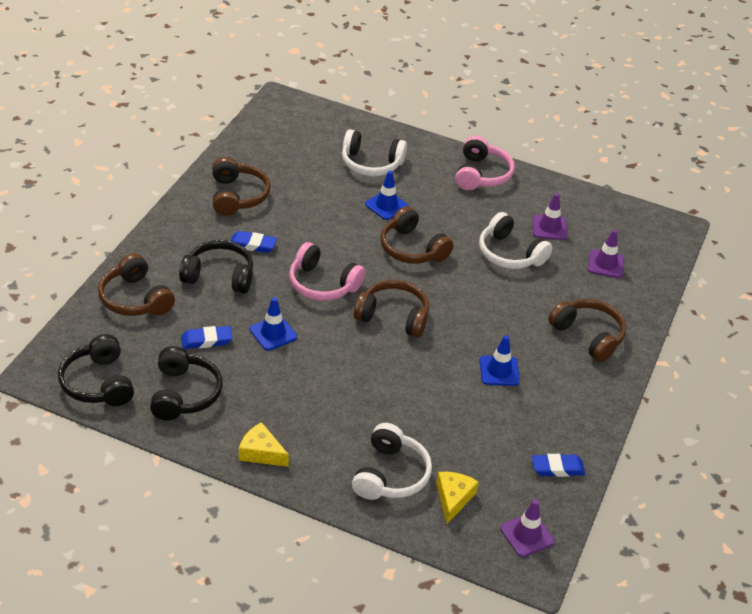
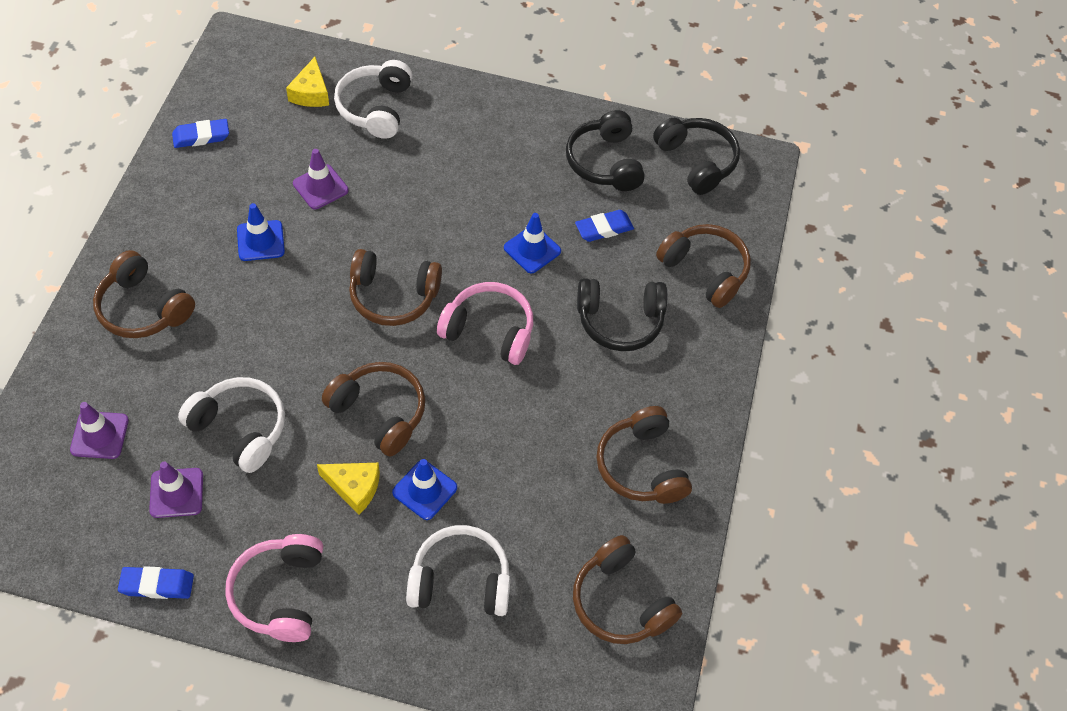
camera: 170 degrees right, 15 degrees up
(252, 245) = (594, 379): blue eraser -> blue eraser (157, 584)
(261, 453) = (508, 112): yellow cheese -> yellow cheese (354, 487)
(276, 141) = (620, 601): none -> brown headphones
(527, 535) = (238, 69): purple traffic cone -> purple traffic cone (320, 187)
━━━━━━━━━━━━━━━━━━━━
#### What the exercise asks:
Write the entries above out in full, exactly, with no images.

#### Response to this task:
camera: 170 degrees right, 15 degrees up
(252, 245) = (594, 379): blue eraser -> blue eraser (157, 584)
(261, 453) = (508, 112): yellow cheese -> yellow cheese (354, 487)
(276, 141) = (620, 601): none -> brown headphones
(527, 535) = (238, 69): purple traffic cone -> purple traffic cone (320, 187)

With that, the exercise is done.